**What is expected**. Look for "rotulador" in each line of the records, and copy the lines that have it.

**Available data**.
■ ■ ■
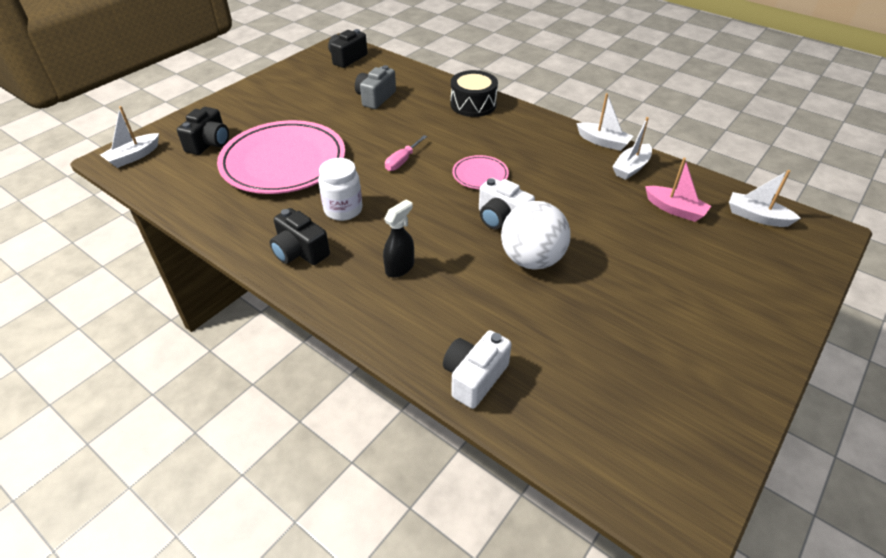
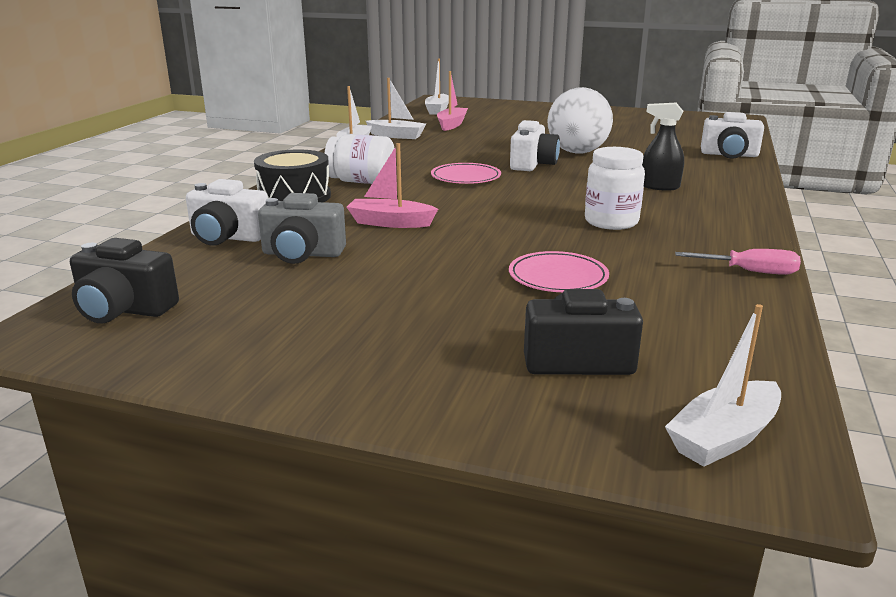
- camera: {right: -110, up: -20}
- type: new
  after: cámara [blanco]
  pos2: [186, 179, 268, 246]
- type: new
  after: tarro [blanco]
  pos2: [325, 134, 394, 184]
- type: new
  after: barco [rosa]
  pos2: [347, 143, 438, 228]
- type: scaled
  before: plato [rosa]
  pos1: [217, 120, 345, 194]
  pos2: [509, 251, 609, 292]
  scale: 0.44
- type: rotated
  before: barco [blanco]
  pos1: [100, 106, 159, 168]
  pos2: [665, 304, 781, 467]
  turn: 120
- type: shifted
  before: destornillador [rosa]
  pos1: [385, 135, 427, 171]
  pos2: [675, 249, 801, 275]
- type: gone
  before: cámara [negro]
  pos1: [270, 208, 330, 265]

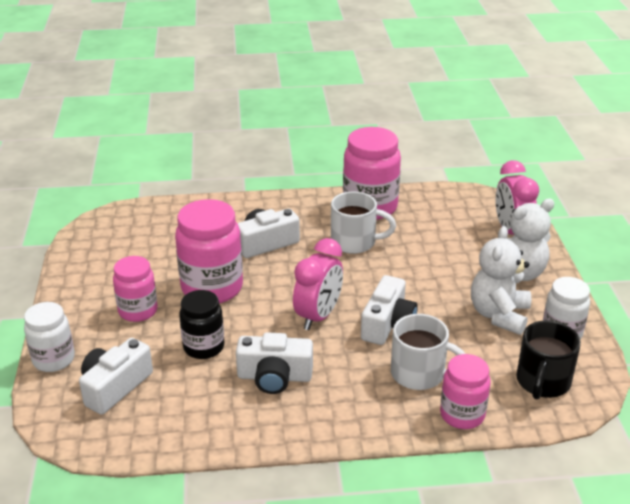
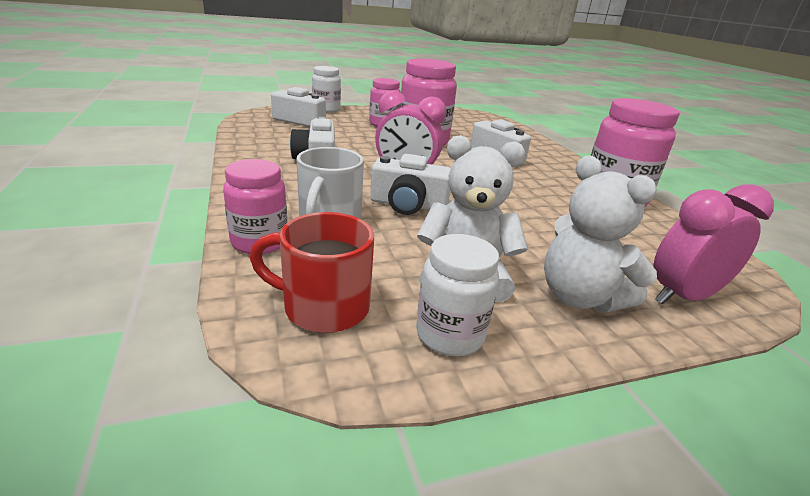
- camera: {right: 75, up: -5}
- type: repainted
  before: taza [negro]
  after: taza [rojo]
  pos1: [516, 320, 581, 399]
  pos2: [250, 212, 374, 333]
- type: gone
  before: tarro [negro]
  pos1: [179, 290, 224, 359]
- type: gone
  before: taza [blanco]
  pos1: [331, 192, 396, 254]

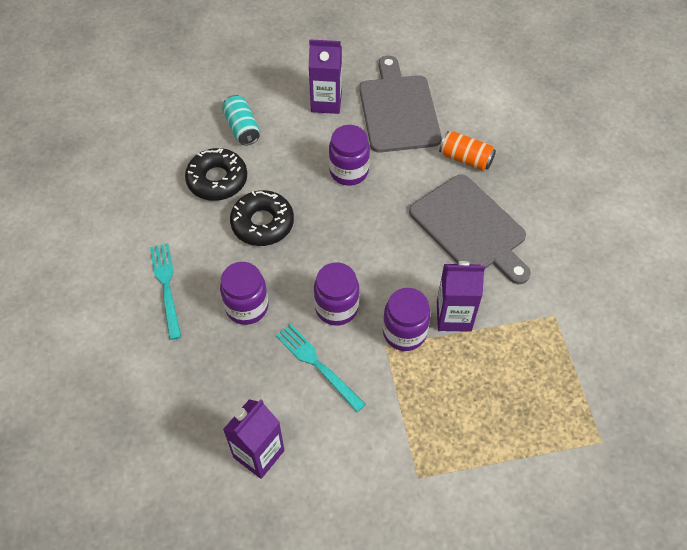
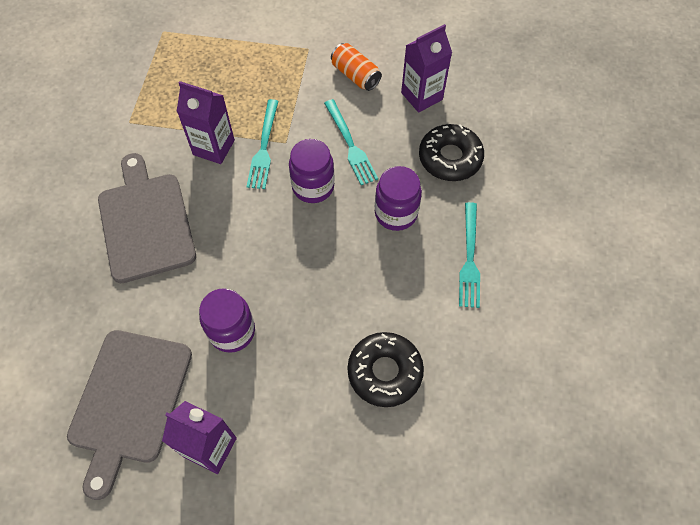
- camera: {right: -160, up: 5}
- type: swapped
  before: tarro [morado]
  after: tenedor [turquesa]
  pos1: [383, 288, 431, 351]
  pos2: [246, 99, 279, 189]
- type: shifted
  before: lata [naranja]
  pos1: [439, 131, 496, 171]
  pos2: [331, 43, 382, 91]
- type: shifted
  before: rosquilla [negro]
  pos1: [230, 190, 294, 246]
  pos2: [419, 124, 484, 181]
- type: gone
  before: lata [turquesa]
  pos1: [222, 95, 260, 146]

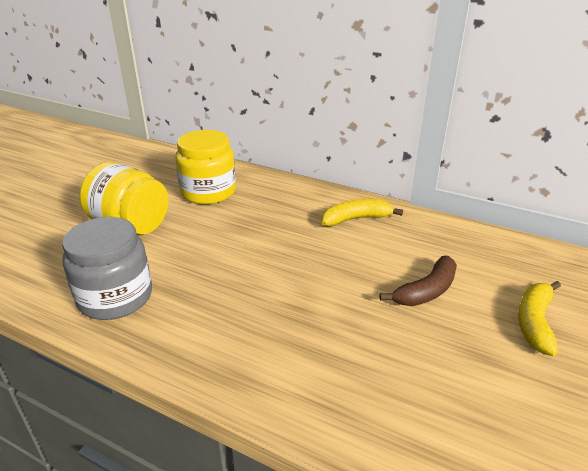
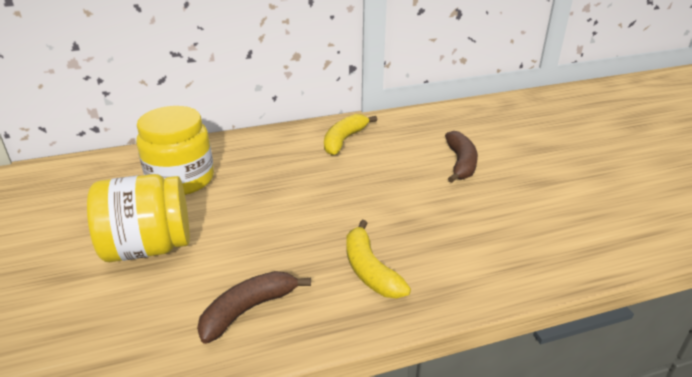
- camera: {right: -45, up: 0}
- type: swapped
  before: tarro [gris]
  after: plátano [marrón]
  pos1: [62, 217, 152, 320]
  pos2: [197, 271, 311, 344]
- type: shifted
  before: plátano [amarillo]
  pos1: [518, 281, 561, 356]
  pos2: [346, 220, 411, 298]

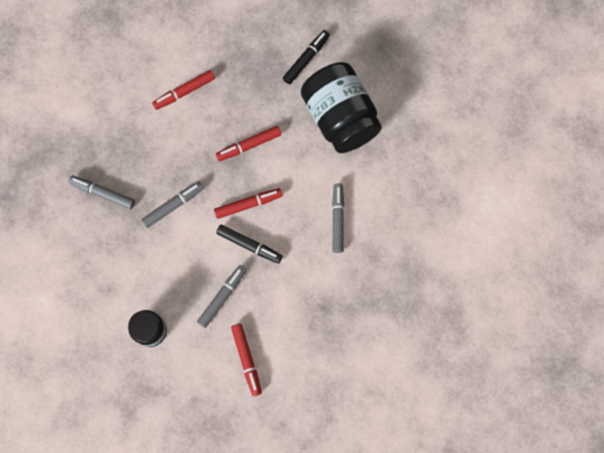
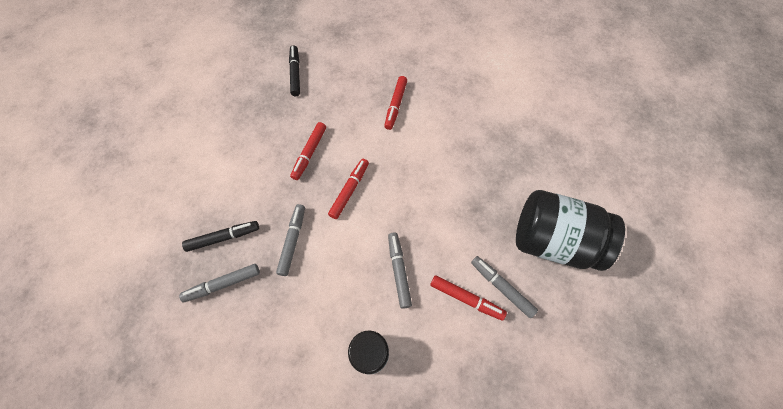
- camera: {right: -45, up: -10}
- type: shifted
  before: rotulador [negro]
  pos1: [216, 225, 283, 264]
  pos2: [182, 221, 259, 252]
- type: shifted
  before: rotulador [rojo]
  pos1: [152, 70, 215, 110]
  pos2: [384, 76, 407, 130]
- type: shifted
  before: rotulador [gris]
  pos1: [332, 183, 344, 253]
  pos2: [471, 256, 538, 318]
- type: shifted
  before: tarro [negro]
  pos1: [301, 62, 382, 153]
  pos2: [516, 190, 625, 271]

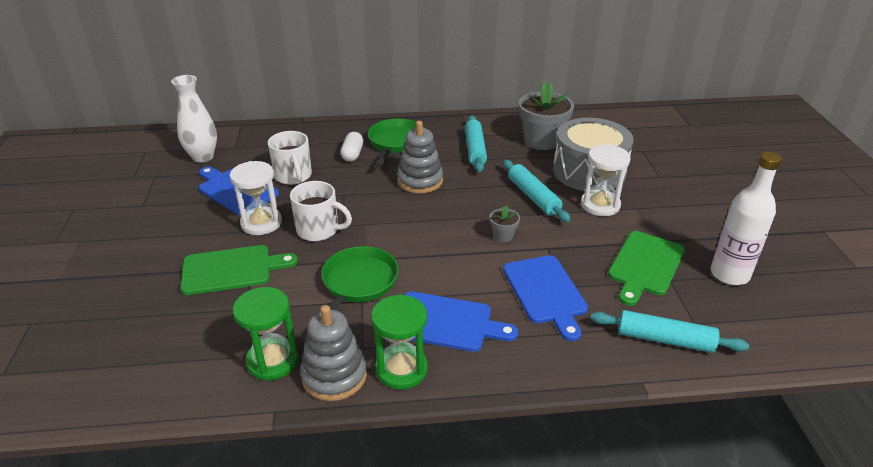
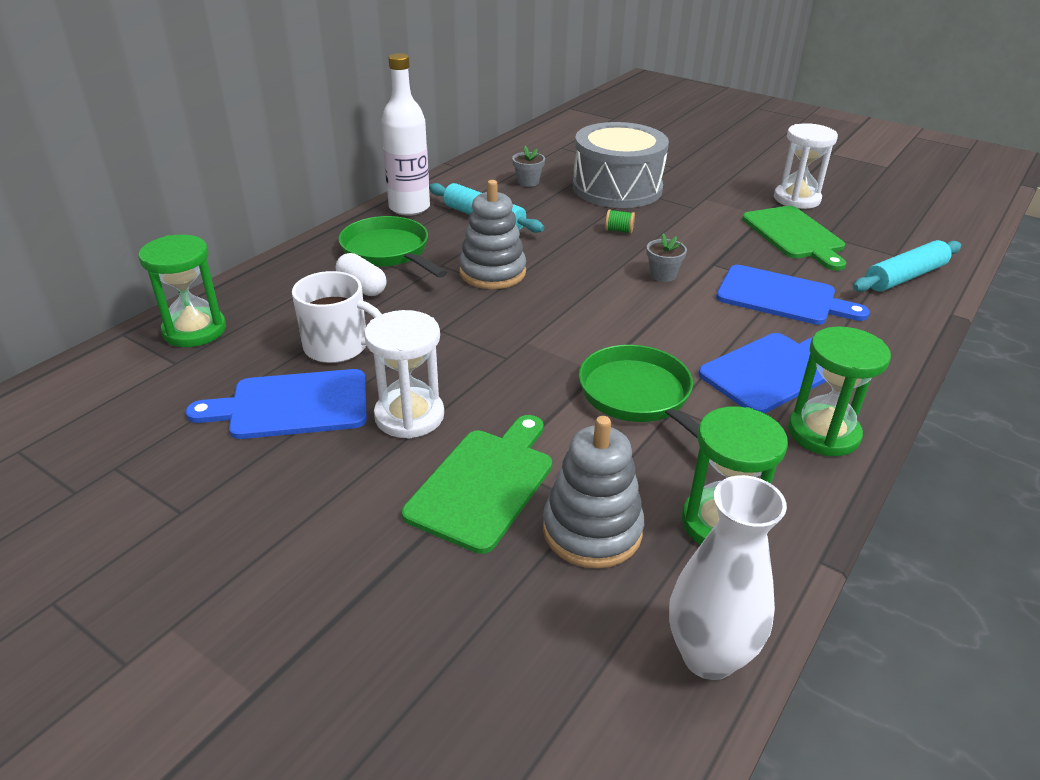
- camera: {right: -50, up: 0}
- type: new
  after: reloj de arena [verde]
  pos2: [139, 235, 226, 347]
- type: shifted
  before: botella [blanco]
  pos1: [711, 152, 782, 285]
  pos2: [381, 53, 430, 216]
- type: scaled
  before: maceta [gris]
  pos1: [518, 83, 574, 150]
  pos2: [512, 146, 545, 187]
  scale: 0.46
- type: shifted
  before: juguete apilable [gris]
  pos1: [300, 305, 367, 401]
  pos2: [543, 416, 644, 568]
- type: swapped
  before: rodillo [turquesa]
  after: carrete [verde]
  pos1: [503, 160, 571, 222]
  pos2: [605, 209, 635, 234]
- type: shifted
  before: florero [blanco]
  pos1: [171, 75, 217, 163]
  pos2: [669, 475, 787, 680]
- type: shifted
  before: reloj de arena [blanco]
  pos1: [581, 145, 631, 216]
  pos2: [774, 123, 838, 209]
- type: gone
  before: taza [blanco]
  pos1: [290, 181, 352, 241]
■ ■ ■
**Solution to this exercise**.
  before: rotulador [negro]
  before: rotulador [rojo]
  before: rotulador [gris]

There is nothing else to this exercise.